## Data to use
● ● ● ●

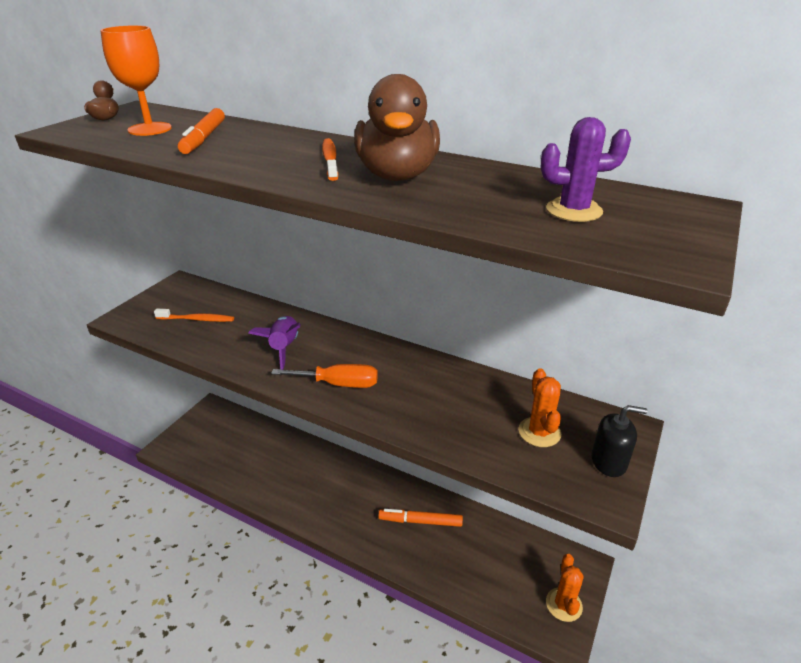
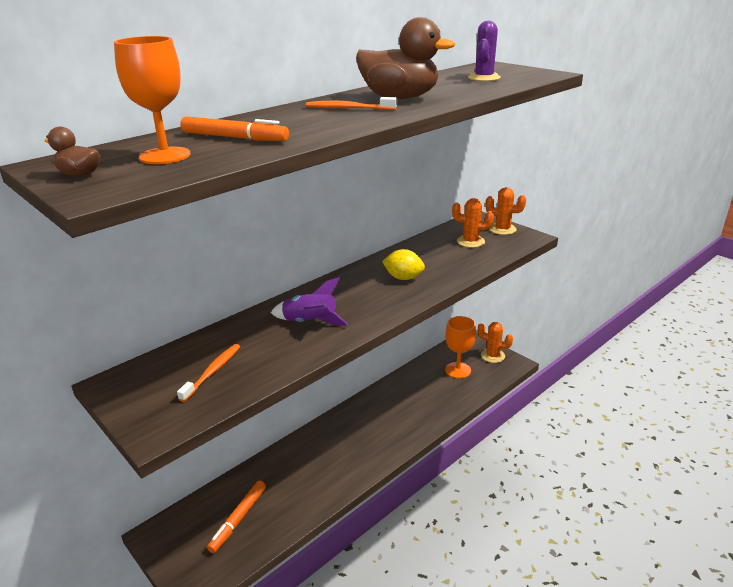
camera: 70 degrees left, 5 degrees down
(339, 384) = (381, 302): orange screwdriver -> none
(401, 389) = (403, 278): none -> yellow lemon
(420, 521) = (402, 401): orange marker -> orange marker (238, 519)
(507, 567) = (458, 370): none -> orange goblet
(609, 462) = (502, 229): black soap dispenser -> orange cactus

● ● ● ●

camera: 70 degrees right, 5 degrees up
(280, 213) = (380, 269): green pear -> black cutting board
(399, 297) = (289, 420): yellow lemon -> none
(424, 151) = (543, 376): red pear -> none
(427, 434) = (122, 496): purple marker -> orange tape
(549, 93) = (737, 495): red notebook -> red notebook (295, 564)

● ● ● ●

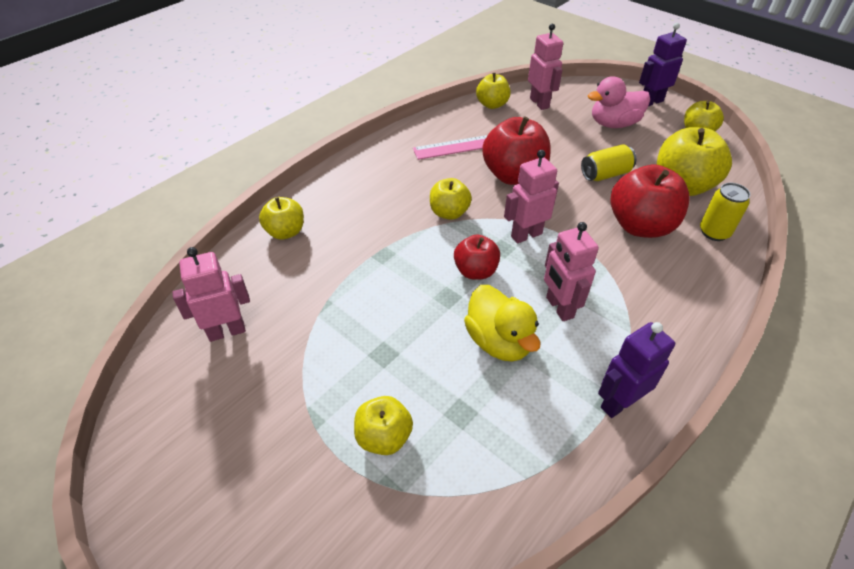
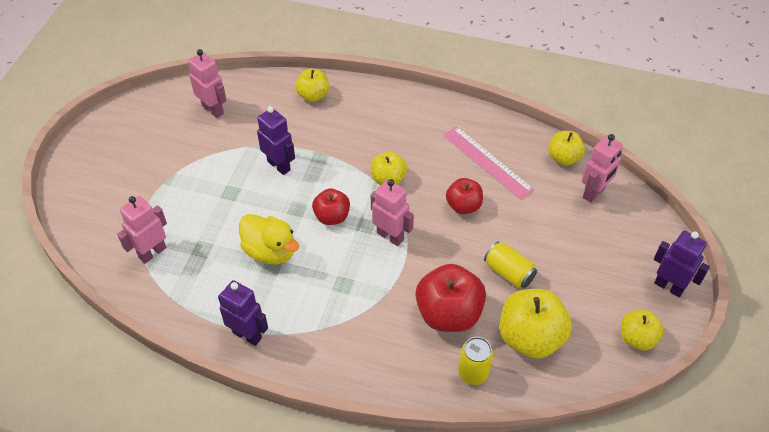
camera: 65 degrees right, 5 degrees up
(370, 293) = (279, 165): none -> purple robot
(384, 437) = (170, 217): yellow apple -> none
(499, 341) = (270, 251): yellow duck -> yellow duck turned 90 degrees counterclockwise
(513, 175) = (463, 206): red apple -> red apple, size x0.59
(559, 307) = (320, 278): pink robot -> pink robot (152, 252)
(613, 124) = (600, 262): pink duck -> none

● ● ● ●

## About this exercise
In the entries above, please find the line with "camera: 70 degrees left, 5 degrees down" and the line with "(609, 462) = (502, 229): black", then write out exactly those two lines and every line between them, and nothing more.

## Result below
camera: 70 degrees left, 5 degrees down
(339, 384) = (381, 302): orange screwdriver -> none
(401, 389) = (403, 278): none -> yellow lemon
(420, 521) = (402, 401): orange marker -> orange marker (238, 519)
(507, 567) = (458, 370): none -> orange goblet
(609, 462) = (502, 229): black soap dispenser -> orange cactus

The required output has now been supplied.